▶ [DATA LISTING]:

▽

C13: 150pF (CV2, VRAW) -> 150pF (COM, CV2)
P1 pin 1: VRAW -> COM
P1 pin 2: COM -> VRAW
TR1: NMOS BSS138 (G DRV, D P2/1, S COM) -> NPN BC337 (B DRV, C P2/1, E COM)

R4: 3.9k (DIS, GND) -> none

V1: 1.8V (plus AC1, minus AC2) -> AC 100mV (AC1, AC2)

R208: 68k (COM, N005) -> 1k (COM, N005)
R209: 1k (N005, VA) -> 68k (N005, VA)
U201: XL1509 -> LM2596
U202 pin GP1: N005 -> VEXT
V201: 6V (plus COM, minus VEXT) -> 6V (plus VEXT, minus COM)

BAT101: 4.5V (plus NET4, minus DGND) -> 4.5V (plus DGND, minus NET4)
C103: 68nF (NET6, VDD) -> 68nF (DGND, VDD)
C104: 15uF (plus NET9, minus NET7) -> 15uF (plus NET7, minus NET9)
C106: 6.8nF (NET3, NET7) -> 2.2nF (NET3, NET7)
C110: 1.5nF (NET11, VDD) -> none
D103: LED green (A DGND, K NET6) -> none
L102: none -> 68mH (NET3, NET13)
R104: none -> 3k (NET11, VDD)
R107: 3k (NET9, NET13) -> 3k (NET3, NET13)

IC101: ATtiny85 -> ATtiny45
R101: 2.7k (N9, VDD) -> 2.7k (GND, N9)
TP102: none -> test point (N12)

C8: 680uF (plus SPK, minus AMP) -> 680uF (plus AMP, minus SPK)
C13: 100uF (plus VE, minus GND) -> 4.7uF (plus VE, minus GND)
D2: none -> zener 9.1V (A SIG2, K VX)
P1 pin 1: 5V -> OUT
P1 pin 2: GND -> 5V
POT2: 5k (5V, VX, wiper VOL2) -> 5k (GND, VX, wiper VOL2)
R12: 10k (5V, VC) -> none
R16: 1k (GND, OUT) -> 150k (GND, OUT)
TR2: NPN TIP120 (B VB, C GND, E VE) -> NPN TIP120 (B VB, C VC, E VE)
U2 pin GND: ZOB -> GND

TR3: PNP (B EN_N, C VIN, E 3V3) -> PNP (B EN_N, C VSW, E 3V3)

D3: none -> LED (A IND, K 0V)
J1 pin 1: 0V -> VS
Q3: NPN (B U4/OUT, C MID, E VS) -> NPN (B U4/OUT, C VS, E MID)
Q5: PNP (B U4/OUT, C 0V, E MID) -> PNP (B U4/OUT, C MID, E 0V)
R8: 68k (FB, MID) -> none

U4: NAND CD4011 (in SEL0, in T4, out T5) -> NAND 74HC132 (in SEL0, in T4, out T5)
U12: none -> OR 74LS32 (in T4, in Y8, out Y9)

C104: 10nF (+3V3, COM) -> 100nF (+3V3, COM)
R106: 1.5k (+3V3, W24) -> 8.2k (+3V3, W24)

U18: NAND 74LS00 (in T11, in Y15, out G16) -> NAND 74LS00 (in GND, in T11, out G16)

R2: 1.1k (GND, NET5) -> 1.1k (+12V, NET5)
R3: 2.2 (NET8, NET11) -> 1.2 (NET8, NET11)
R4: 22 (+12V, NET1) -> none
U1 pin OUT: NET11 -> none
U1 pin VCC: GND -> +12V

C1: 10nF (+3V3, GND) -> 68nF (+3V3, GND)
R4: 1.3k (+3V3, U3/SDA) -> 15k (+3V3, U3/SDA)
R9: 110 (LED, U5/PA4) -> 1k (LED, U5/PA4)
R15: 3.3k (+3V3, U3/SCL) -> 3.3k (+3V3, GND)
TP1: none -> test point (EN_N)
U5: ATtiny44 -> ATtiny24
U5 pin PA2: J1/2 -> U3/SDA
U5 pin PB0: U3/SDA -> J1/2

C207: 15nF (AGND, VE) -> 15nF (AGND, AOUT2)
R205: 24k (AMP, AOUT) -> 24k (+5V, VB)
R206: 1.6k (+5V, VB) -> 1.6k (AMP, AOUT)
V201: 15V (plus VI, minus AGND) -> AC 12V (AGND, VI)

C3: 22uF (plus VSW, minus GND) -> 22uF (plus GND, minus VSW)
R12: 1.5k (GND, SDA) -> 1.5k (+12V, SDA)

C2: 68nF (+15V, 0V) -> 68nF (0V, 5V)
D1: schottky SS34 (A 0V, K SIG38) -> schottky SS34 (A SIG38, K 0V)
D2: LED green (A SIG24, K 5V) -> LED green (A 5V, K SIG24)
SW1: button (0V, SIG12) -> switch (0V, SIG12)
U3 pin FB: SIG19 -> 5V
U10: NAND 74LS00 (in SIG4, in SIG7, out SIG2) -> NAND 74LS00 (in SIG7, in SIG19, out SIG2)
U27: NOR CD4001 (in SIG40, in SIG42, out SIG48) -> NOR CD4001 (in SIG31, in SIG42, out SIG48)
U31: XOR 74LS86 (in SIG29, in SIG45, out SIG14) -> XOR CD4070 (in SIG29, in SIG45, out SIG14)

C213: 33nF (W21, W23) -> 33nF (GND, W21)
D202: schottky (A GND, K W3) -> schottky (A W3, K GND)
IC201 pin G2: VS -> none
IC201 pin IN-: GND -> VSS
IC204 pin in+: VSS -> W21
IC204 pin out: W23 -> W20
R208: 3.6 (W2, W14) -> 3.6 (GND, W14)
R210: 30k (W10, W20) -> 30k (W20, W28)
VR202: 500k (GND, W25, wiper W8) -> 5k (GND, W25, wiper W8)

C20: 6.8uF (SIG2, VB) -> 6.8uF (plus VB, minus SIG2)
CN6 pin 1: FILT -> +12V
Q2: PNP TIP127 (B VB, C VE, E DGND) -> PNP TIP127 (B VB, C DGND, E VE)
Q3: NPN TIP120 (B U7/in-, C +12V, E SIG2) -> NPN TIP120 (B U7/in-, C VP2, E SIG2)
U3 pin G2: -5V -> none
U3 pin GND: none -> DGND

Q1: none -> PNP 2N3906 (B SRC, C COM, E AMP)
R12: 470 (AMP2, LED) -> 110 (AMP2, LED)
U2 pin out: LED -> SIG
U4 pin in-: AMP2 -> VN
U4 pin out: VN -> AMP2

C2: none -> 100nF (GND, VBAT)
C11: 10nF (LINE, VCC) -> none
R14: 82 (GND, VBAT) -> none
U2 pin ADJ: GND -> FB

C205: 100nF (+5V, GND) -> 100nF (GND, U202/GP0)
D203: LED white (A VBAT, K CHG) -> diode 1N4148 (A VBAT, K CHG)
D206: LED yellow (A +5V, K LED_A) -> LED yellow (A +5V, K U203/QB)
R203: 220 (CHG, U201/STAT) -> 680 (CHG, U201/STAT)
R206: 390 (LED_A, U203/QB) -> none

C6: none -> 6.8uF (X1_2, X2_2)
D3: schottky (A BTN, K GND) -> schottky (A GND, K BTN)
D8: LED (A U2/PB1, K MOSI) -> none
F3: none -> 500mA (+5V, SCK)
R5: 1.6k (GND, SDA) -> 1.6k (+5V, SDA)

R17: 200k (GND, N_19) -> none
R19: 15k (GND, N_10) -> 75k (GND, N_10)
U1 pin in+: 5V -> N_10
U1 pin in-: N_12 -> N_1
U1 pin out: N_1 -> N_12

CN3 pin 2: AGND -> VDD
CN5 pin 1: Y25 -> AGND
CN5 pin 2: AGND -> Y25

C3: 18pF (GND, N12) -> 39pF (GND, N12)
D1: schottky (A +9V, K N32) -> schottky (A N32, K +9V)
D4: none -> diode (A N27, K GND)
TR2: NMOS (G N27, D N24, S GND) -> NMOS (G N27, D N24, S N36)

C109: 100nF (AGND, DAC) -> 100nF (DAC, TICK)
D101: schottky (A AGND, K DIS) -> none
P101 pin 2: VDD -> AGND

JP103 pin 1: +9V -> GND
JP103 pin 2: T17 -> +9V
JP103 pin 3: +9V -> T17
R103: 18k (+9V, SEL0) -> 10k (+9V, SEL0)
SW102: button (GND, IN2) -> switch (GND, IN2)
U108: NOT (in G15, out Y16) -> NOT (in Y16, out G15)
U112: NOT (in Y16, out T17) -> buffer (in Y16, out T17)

△

▶ [EXERCISE DESCRIPTION]:
Note how many lines in the listing above hold the string "plus", then give only that figure.

▶ [WRITTEN SOLUTION]:
9